Instructions to follow: Answer with a bare number: the count of lines in the data below that contain the word "KEYS".

Dataset excerpts:
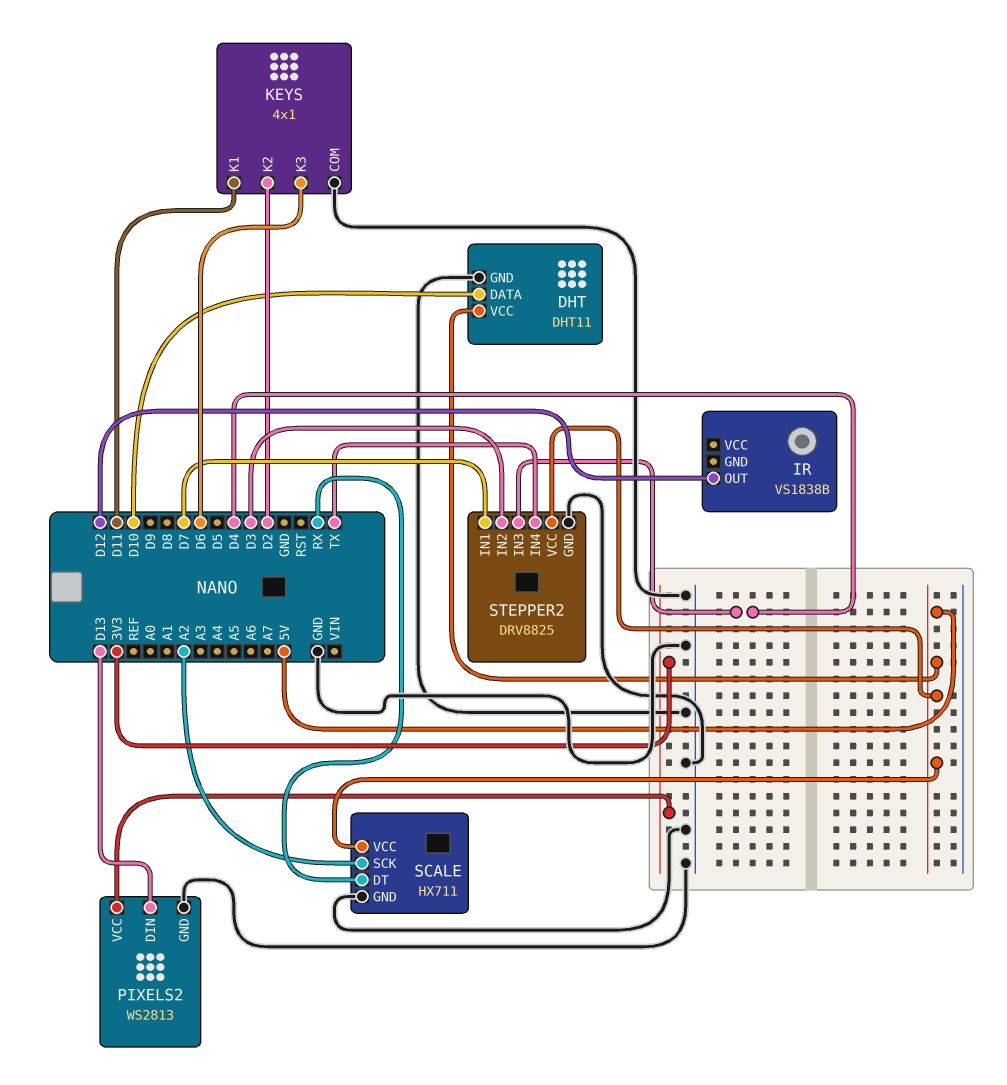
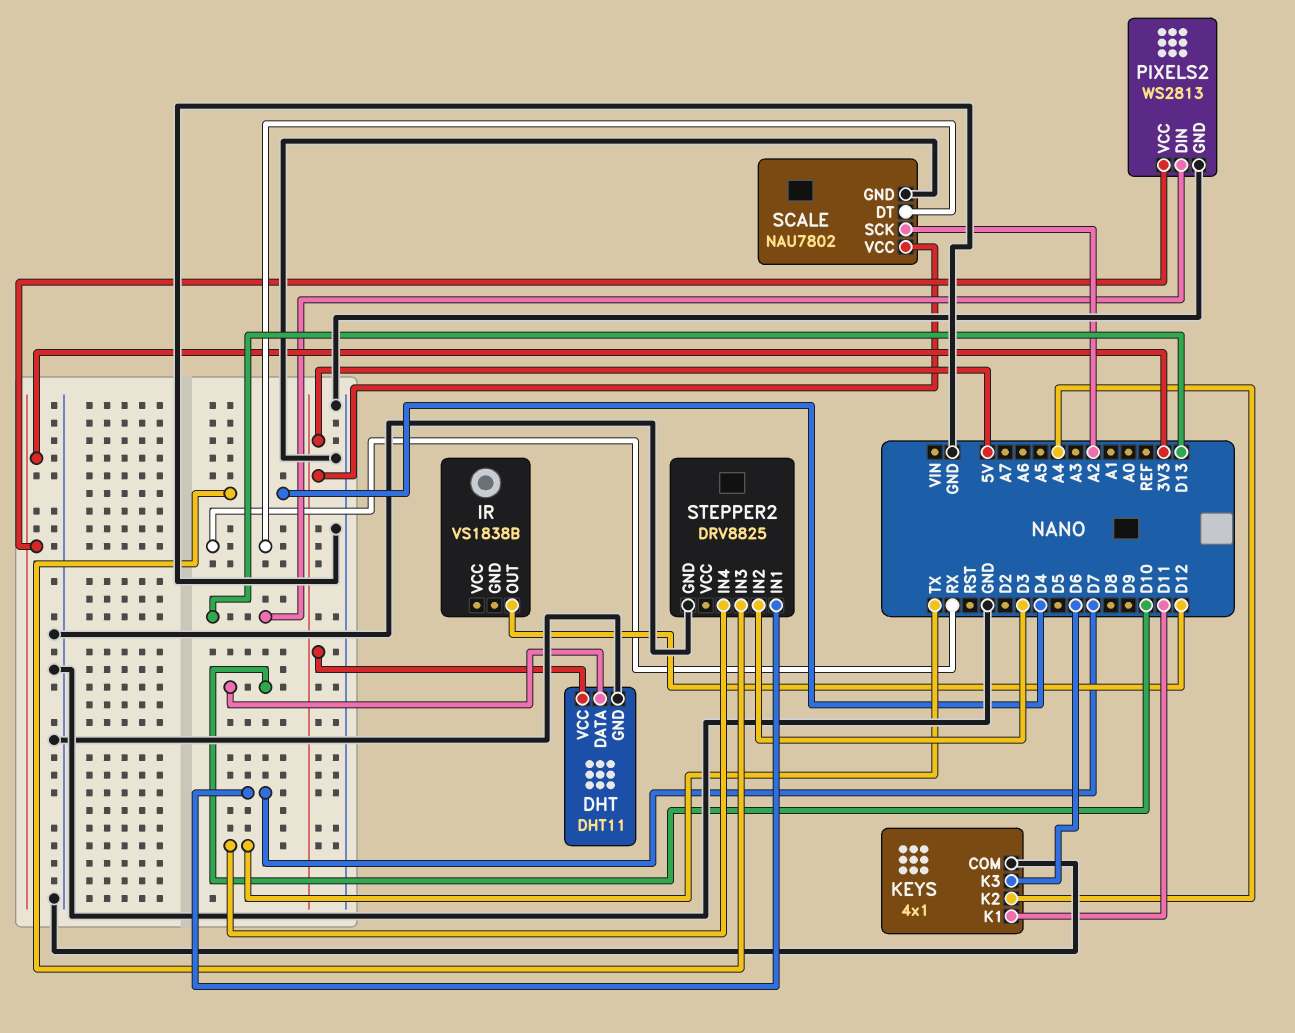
KEYS pin K2: D2 -> A4
SCALE: HX711 -> NAU7802
STEPPER2 pin VCC: 5V -> none

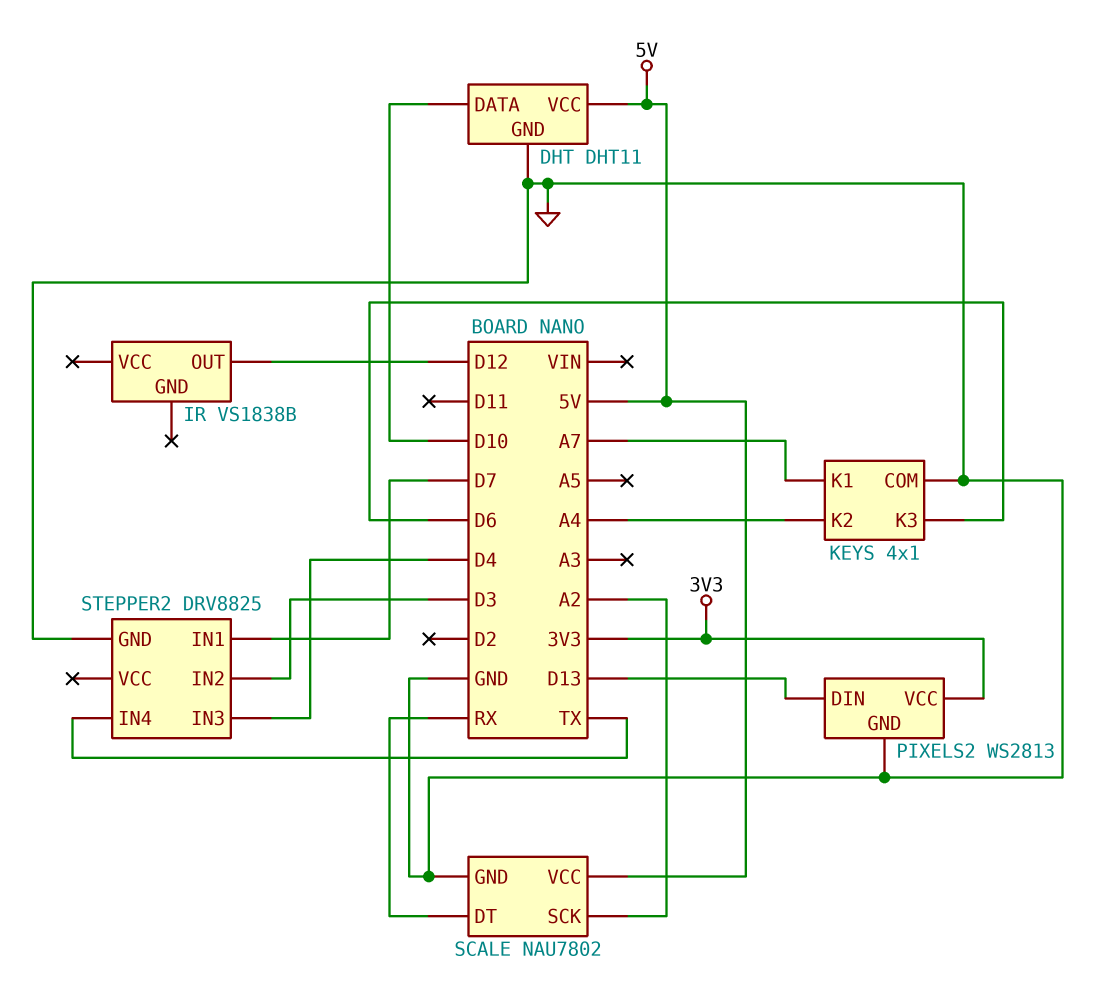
KEYS pin K1: D11 -> A7

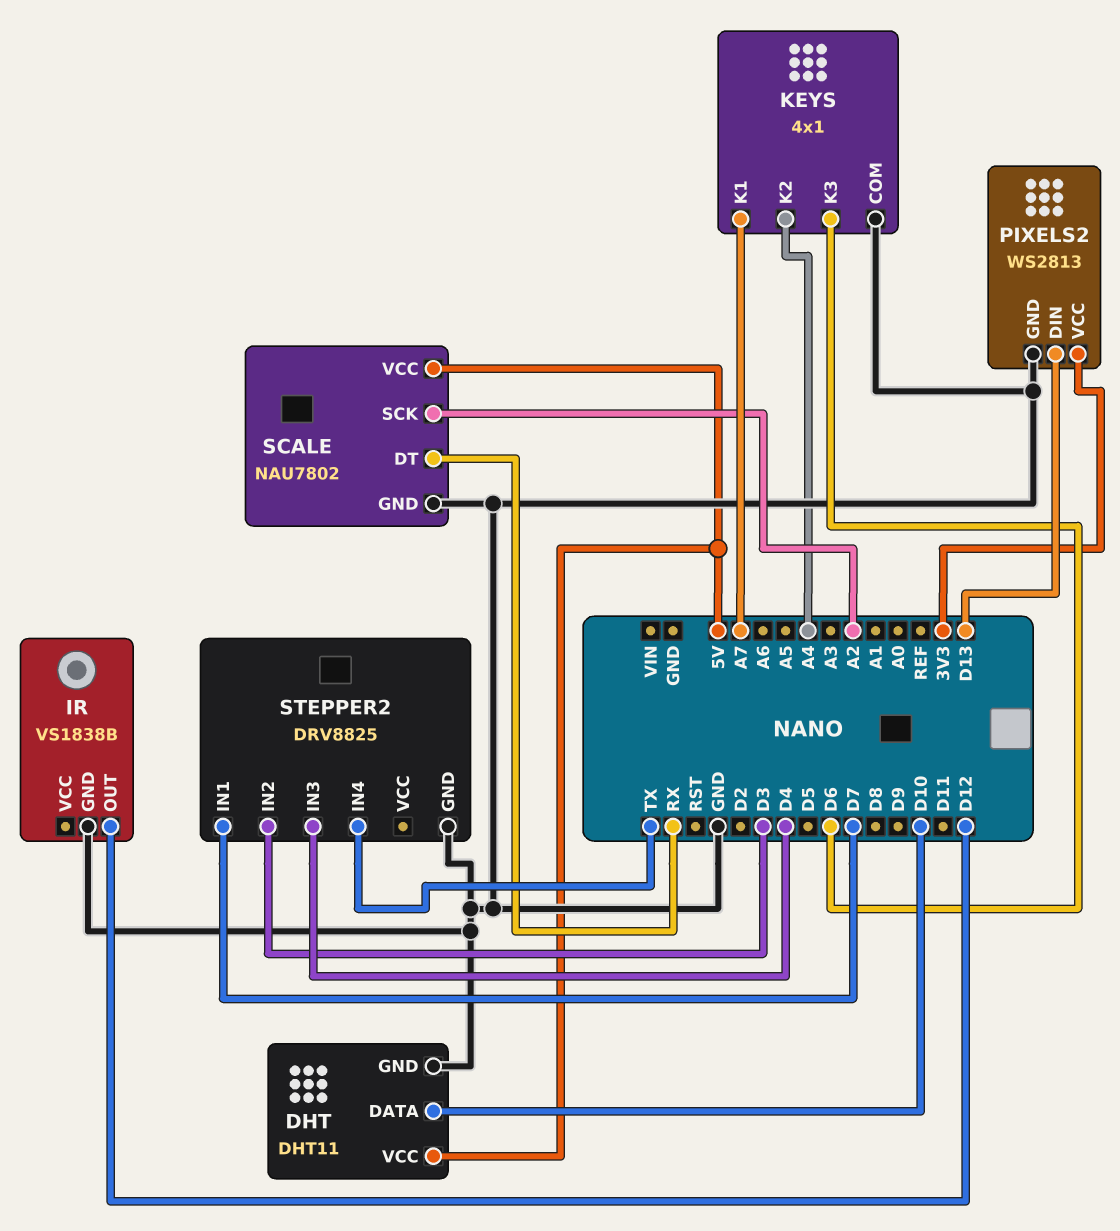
IR pin GND: none -> GND

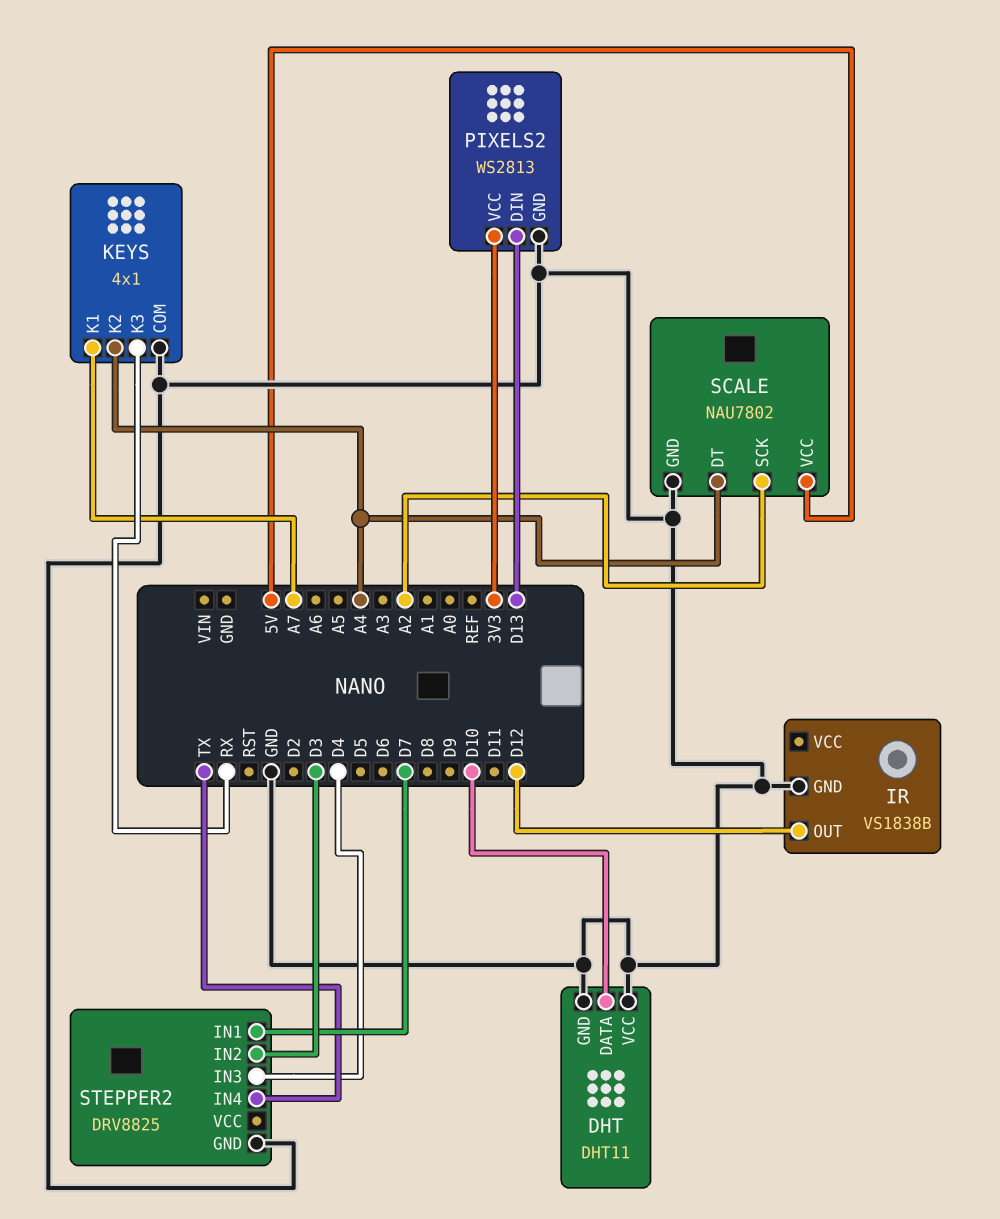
DHT pin VCC: 5V -> GND
KEYS pin K3: D6 -> RX
SCALE pin DT: RX -> A4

Response to the task: 3